(Change detection data)
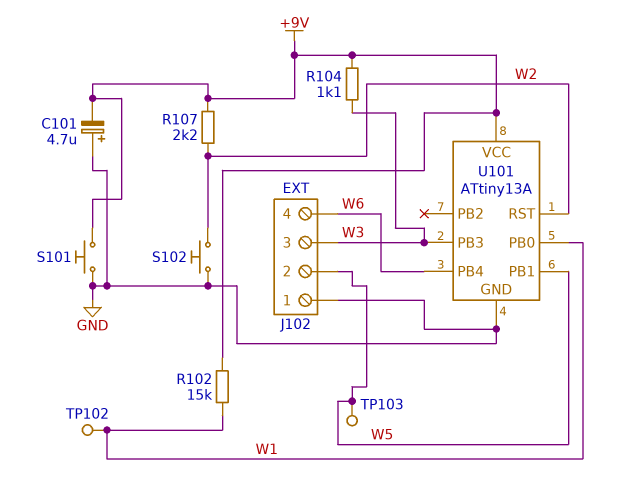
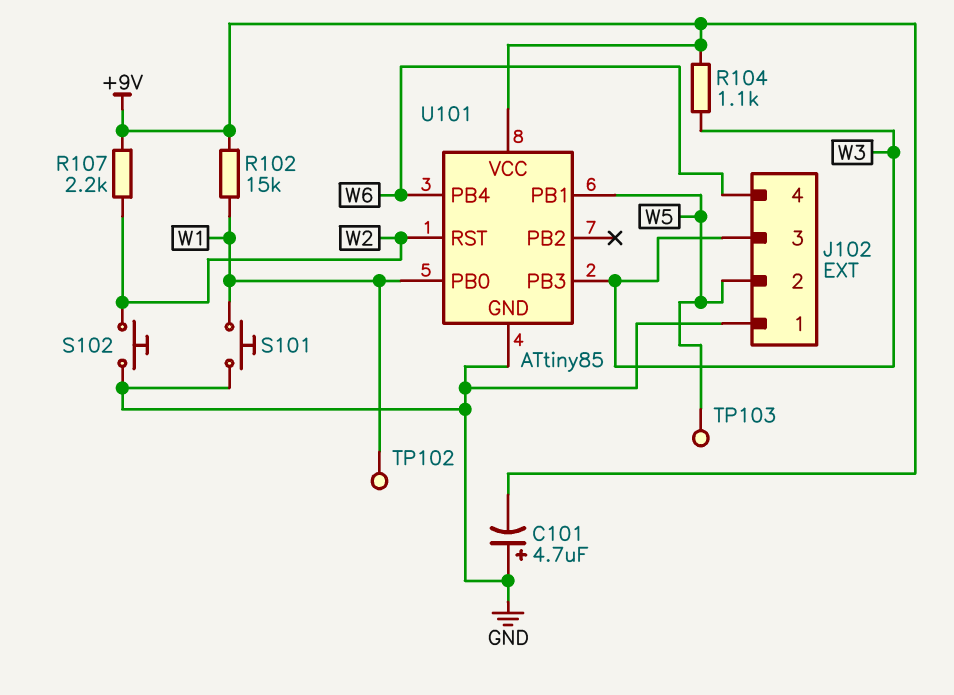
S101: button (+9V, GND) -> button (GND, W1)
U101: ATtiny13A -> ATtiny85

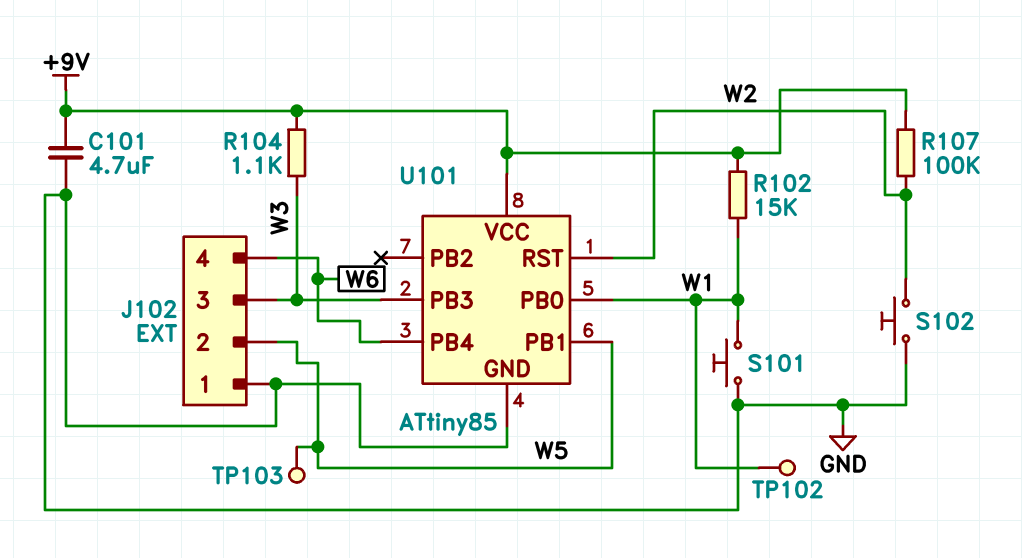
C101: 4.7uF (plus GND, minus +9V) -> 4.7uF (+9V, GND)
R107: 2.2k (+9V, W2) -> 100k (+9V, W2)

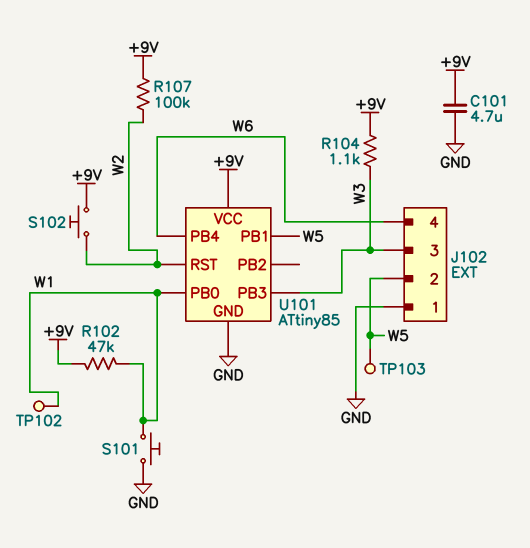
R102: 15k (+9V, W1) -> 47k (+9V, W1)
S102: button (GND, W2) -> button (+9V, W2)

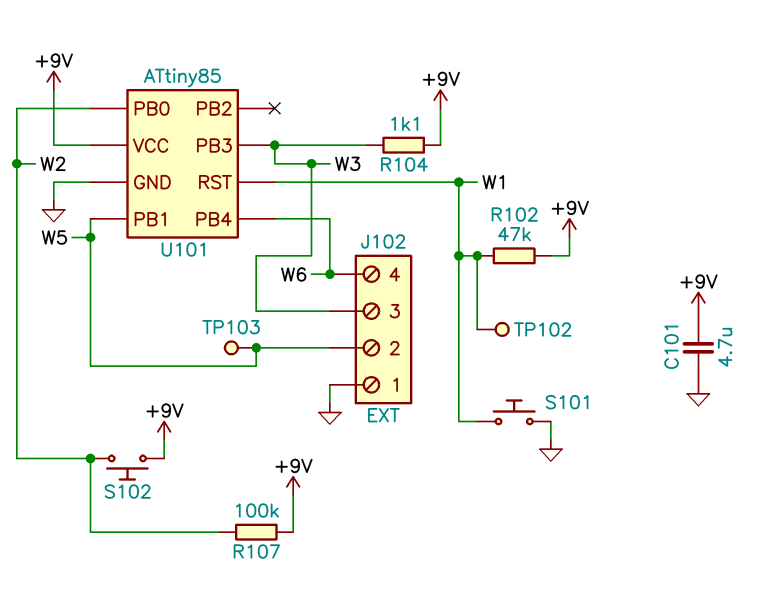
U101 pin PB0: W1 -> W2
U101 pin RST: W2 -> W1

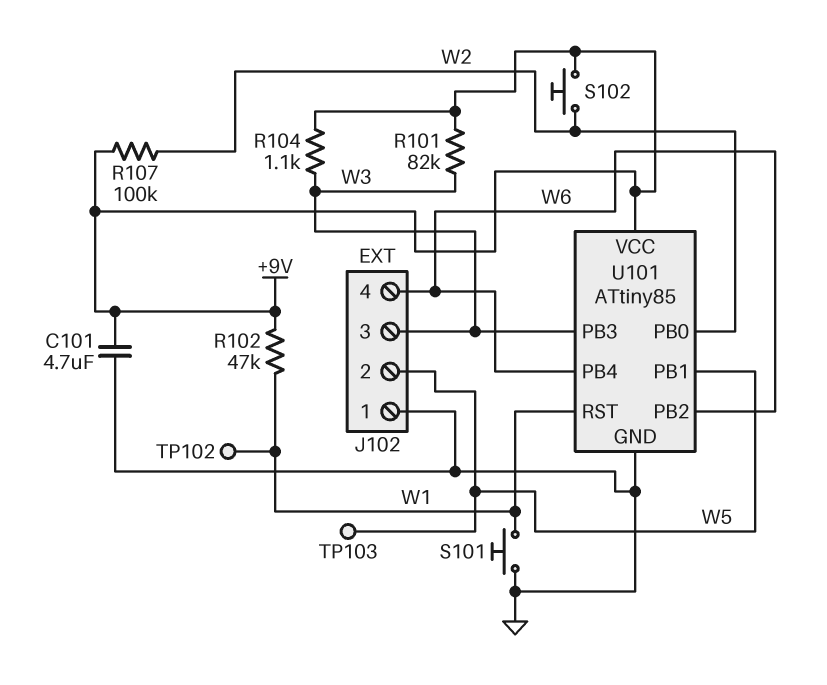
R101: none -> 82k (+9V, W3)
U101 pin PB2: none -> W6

◆ Directions for this task: Given the word "none", show every line of the records that contains it.

◆ Output for this exercise:
R101: none -> 82k (+9V, W3)
U101 pin PB2: none -> W6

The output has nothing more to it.